REQUIRED ACTION
Scan the entries for the word "plate", and copy every line where it appears.

==========

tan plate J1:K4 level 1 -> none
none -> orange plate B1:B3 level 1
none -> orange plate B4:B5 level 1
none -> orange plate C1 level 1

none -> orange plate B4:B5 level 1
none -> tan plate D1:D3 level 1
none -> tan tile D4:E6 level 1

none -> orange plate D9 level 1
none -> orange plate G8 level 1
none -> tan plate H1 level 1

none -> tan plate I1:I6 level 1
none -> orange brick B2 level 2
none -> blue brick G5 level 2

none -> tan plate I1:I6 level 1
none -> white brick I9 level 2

==========

OUTPUT
tan plate J1:K4 level 1 -> none
none -> orange plate B1:B3 level 1
none -> orange plate B4:B5 level 1
none -> orange plate C1 level 1
none -> orange plate B4:B5 level 1
none -> tan plate D1:D3 level 1
none -> orange plate D9 level 1
none -> orange plate G8 level 1
none -> tan plate H1 level 1
none -> tan plate I1:I6 level 1
none -> tan plate I1:I6 level 1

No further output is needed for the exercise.